**ABOUT THIS EXERCISE**
Every line in the entries that holds the word "right" counts toward the answer, which should be a single number.

**PROVIDED ENTRIES**
--
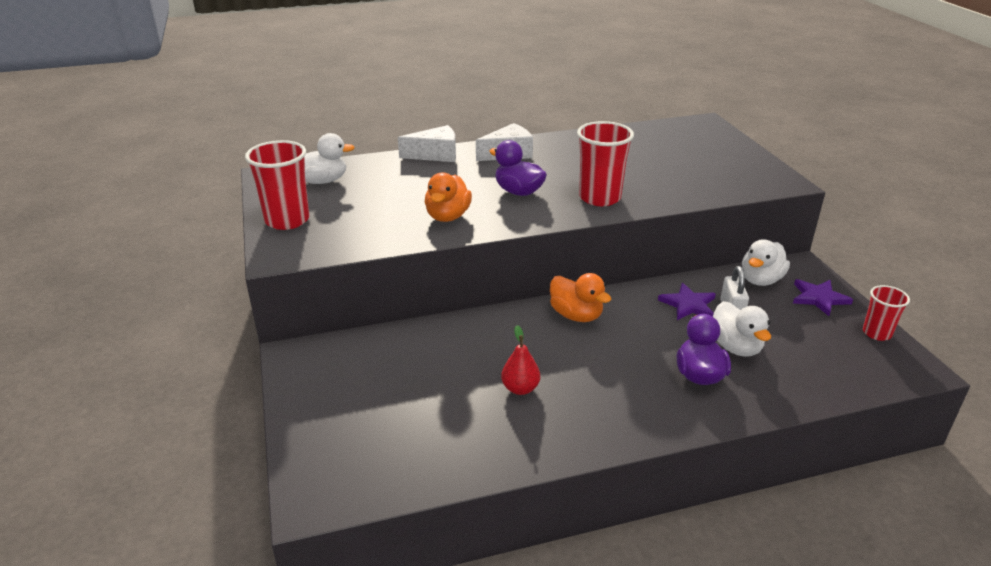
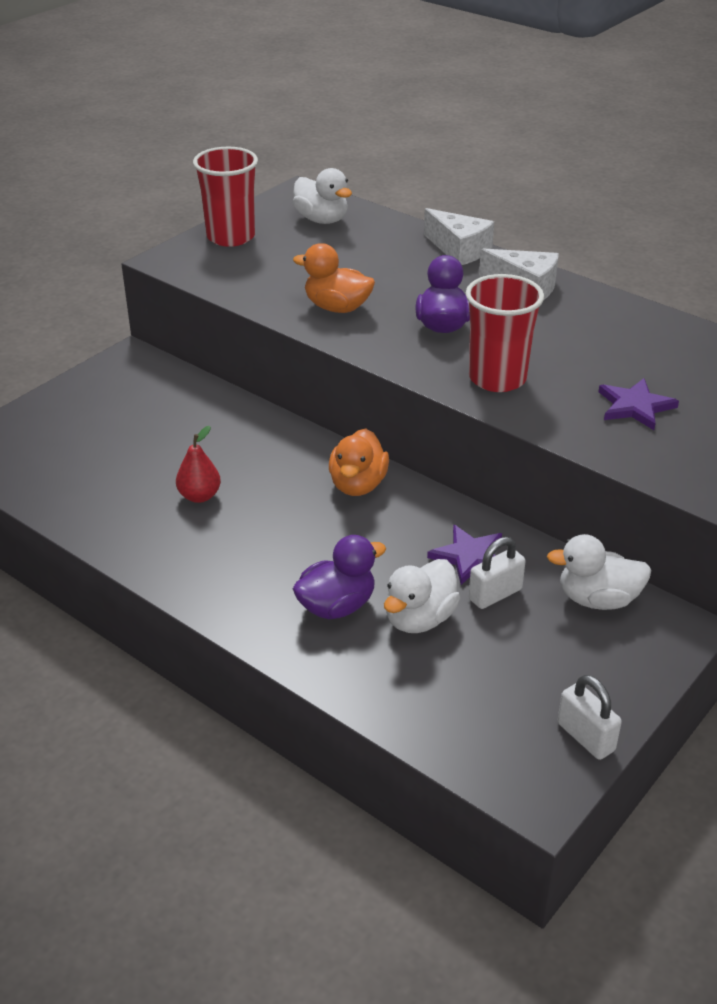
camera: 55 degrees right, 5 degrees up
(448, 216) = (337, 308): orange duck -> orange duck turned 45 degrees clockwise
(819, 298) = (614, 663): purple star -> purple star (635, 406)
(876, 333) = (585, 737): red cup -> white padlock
--
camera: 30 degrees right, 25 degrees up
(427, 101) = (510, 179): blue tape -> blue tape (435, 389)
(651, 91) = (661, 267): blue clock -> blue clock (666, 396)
--
**TASK OUTPUT**
2